[Opening Records provided section]

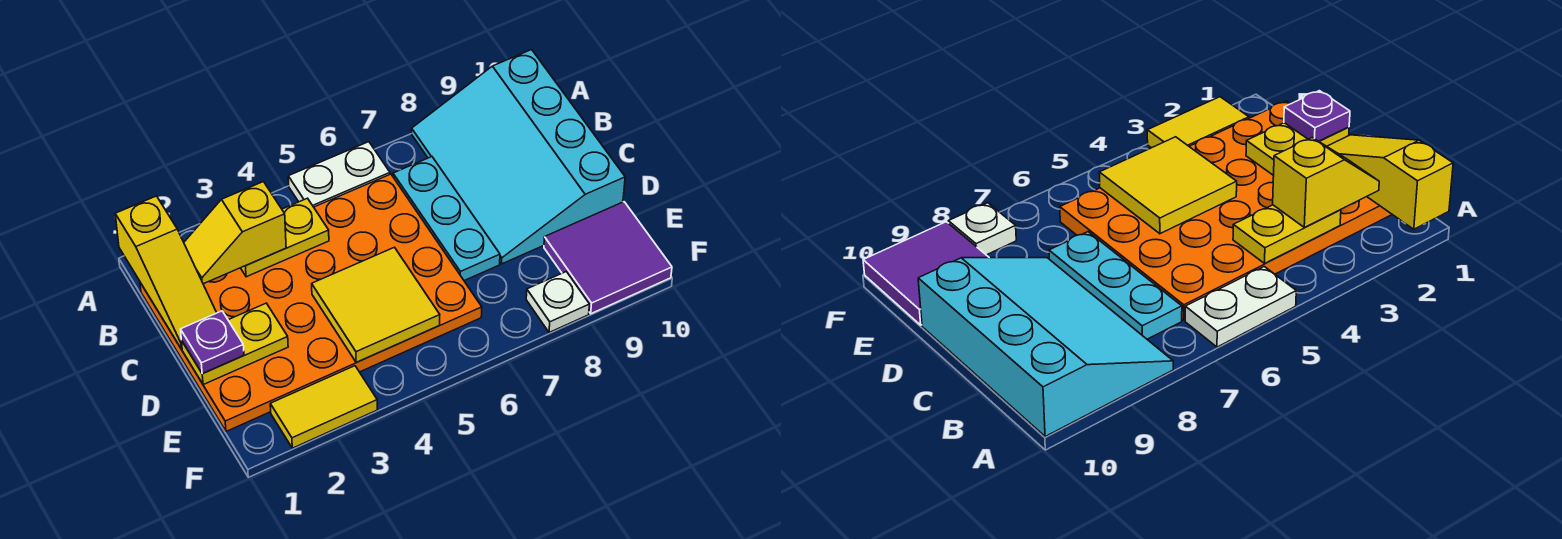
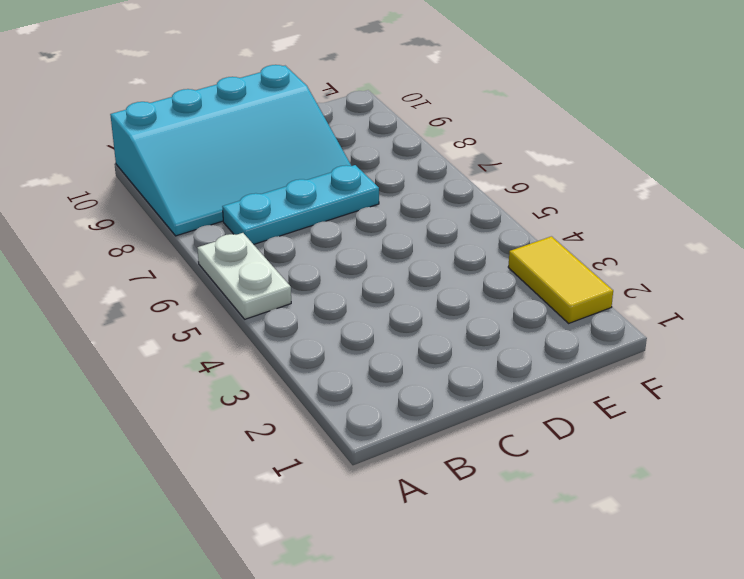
none -> orange plate B1:E6 level 1
none -> purple tile E9:F10 level 1
none -> white plate F8 level 1

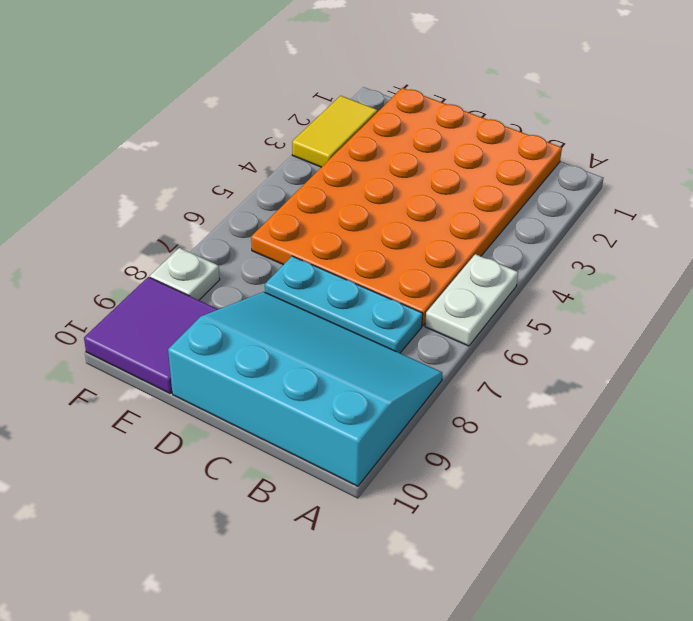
none -> yellow slope A1:C1 level 2 top A
none -> yellow plate B3:B4 level 2
none -> yellow plate D1:D2 level 2

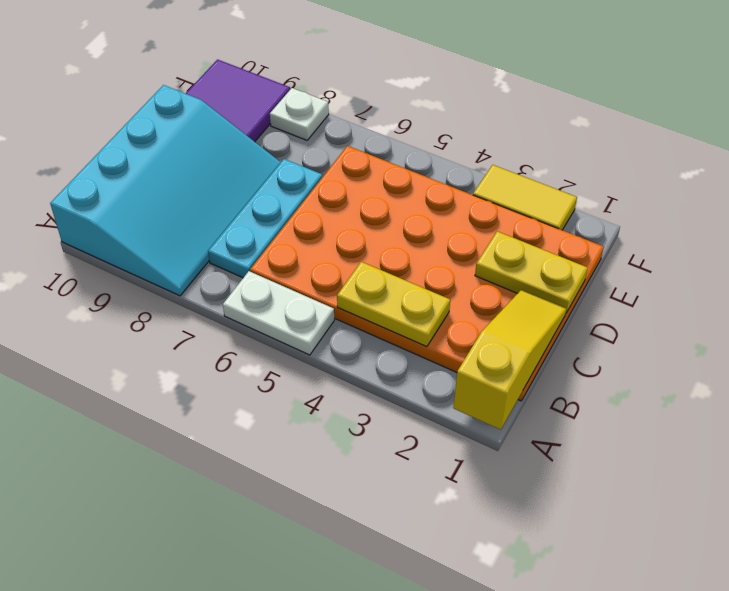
none -> yellow tile D4:E5 level 2
none -> yellow slope B2:B3 level 3 top 3
none -> purple plate D1 level 3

[Closing Records provided section]

[Exercise] Having found the line with "none -> yellow tile D4:E5 level 2", please set it down along with every line after it through the end of the material above, exactly and with nothing added.

[Problem solution]
none -> yellow tile D4:E5 level 2
none -> yellow slope B2:B3 level 3 top 3
none -> purple plate D1 level 3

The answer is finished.